- Activity: Reproduce the line containing "(482, 155) = (549, 198): green" in the listing below, then every later line up to the end, precisely as written.

- Available data:
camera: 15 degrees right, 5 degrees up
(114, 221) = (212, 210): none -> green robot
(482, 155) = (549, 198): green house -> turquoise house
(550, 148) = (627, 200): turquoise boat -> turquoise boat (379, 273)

- Task output:
(482, 155) = (549, 198): green house -> turquoise house
(550, 148) = (627, 200): turquoise boat -> turquoise boat (379, 273)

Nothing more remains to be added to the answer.